BEGIN

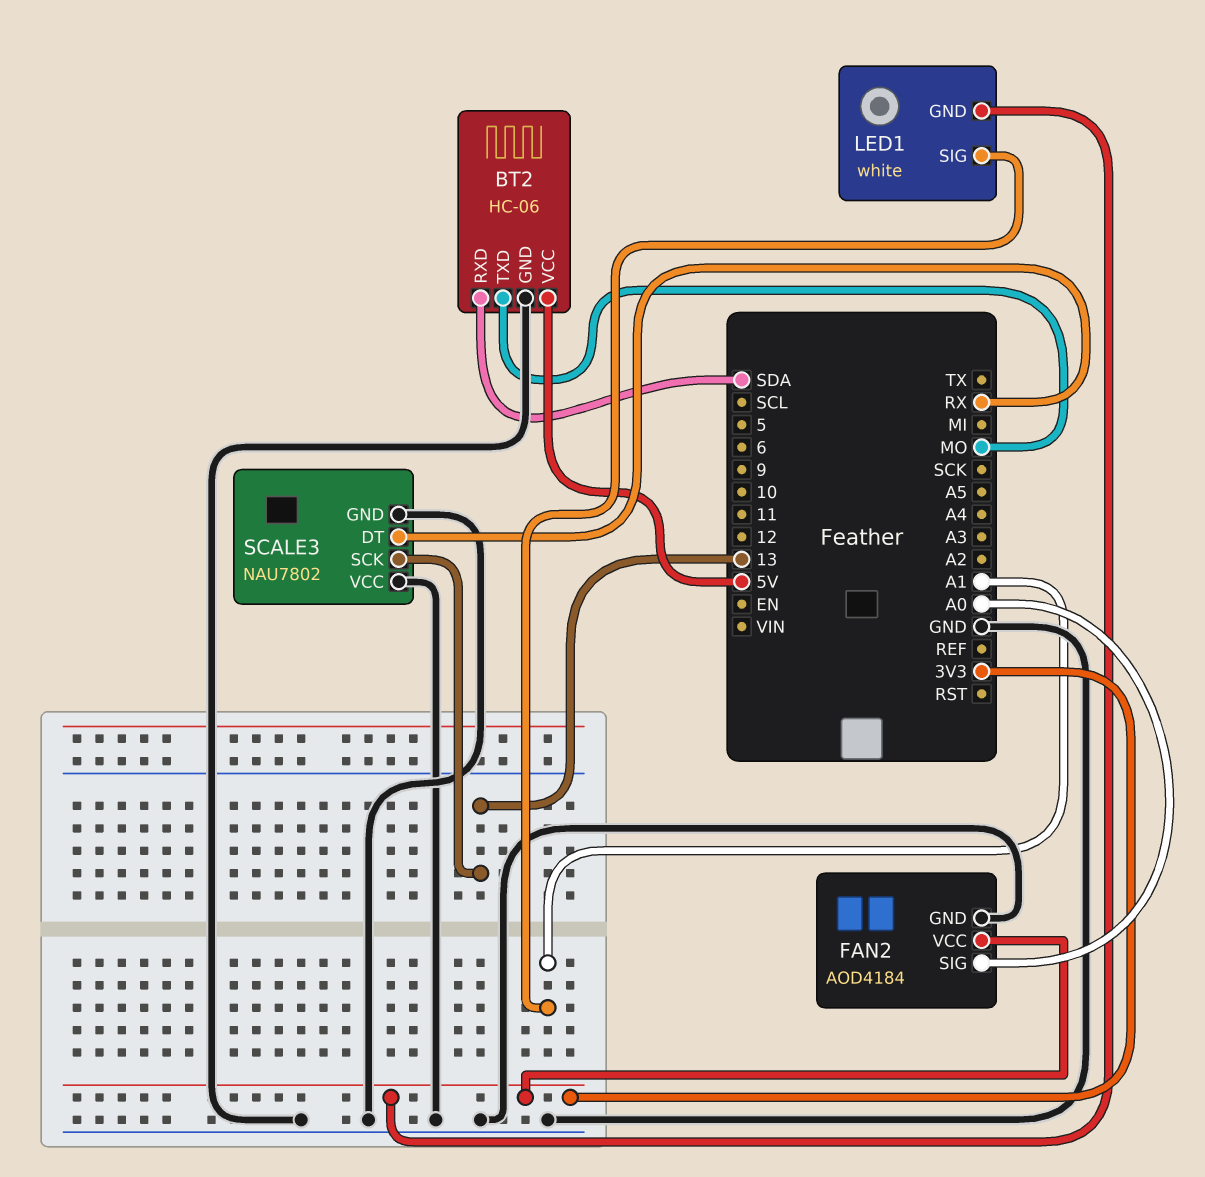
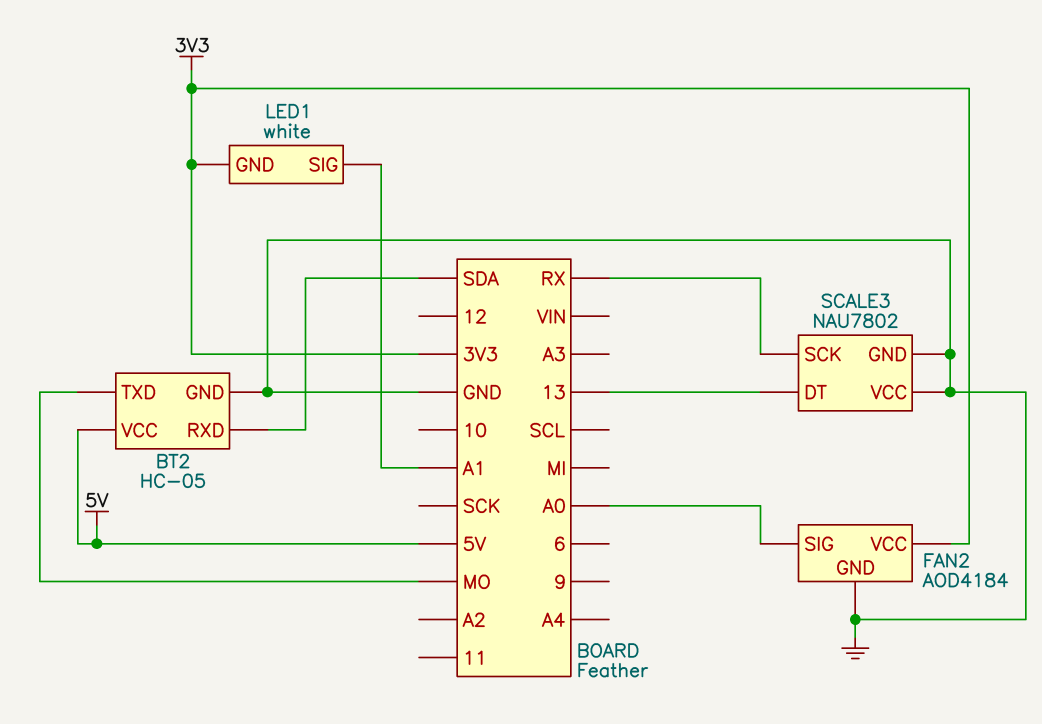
BT2: HC-06 -> HC-05
SCALE3 pin DT: RX -> 13
SCALE3 pin SCK: 13 -> RX

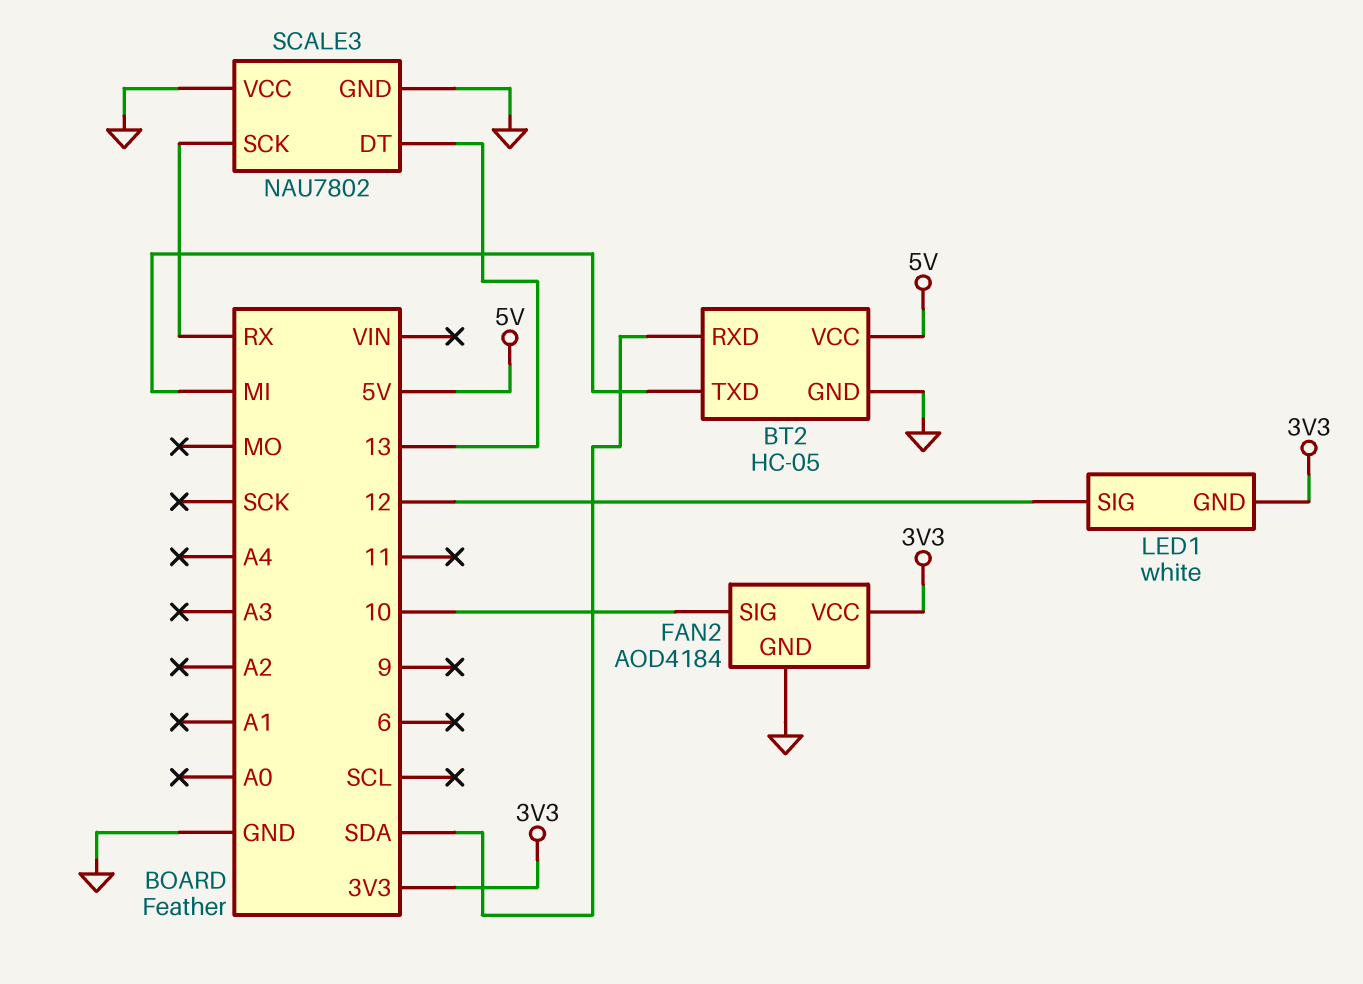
BT2 pin TXD: MO -> MI
FAN2 pin SIG: A0 -> 10
LED1 pin SIG: A1 -> 12

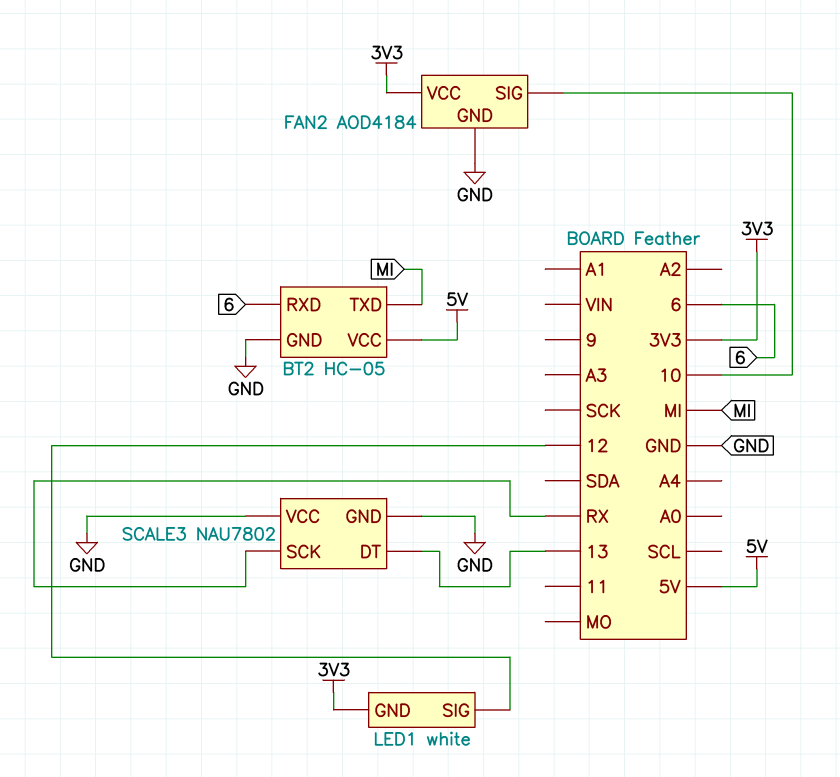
BT2 pin RXD: SDA -> 6

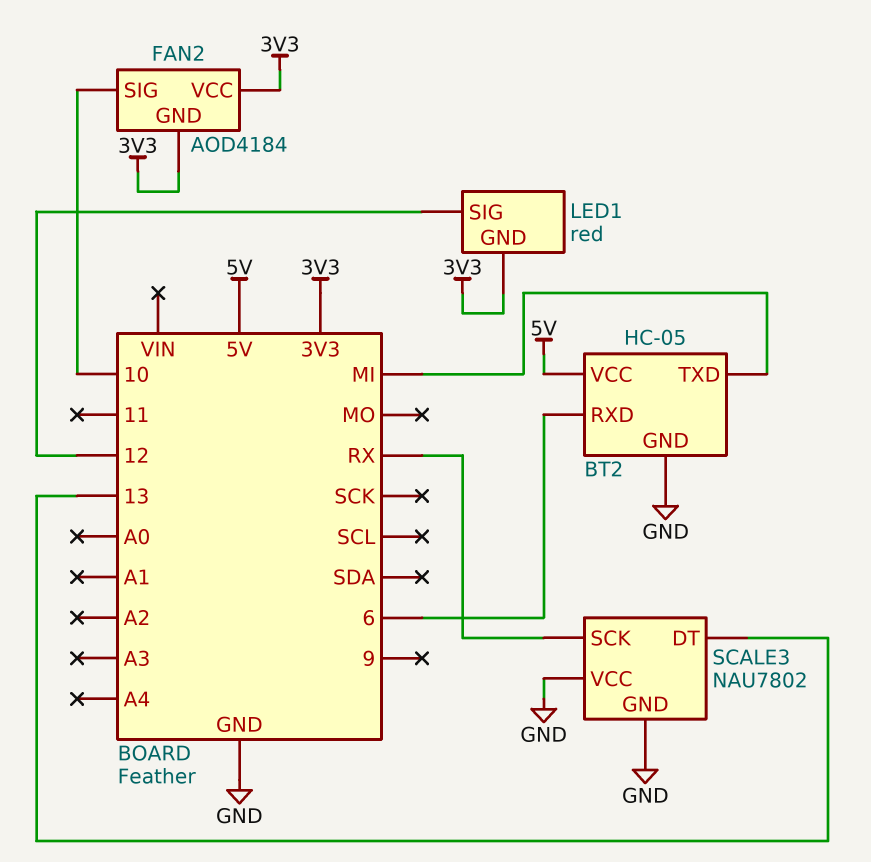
FAN2 pin GND: GND -> 3V3
LED1: white -> red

END

- YOUR TASK
Reproduce the material word for word. Skip every picture it holds.

- YOUR RESPONSE
BT2: HC-06 -> HC-05
SCALE3 pin DT: RX -> 13
SCALE3 pin SCK: 13 -> RX

BT2 pin TXD: MO -> MI
FAN2 pin SIG: A0 -> 10
LED1 pin SIG: A1 -> 12

BT2 pin RXD: SDA -> 6

FAN2 pin GND: GND -> 3V3
LED1: white -> red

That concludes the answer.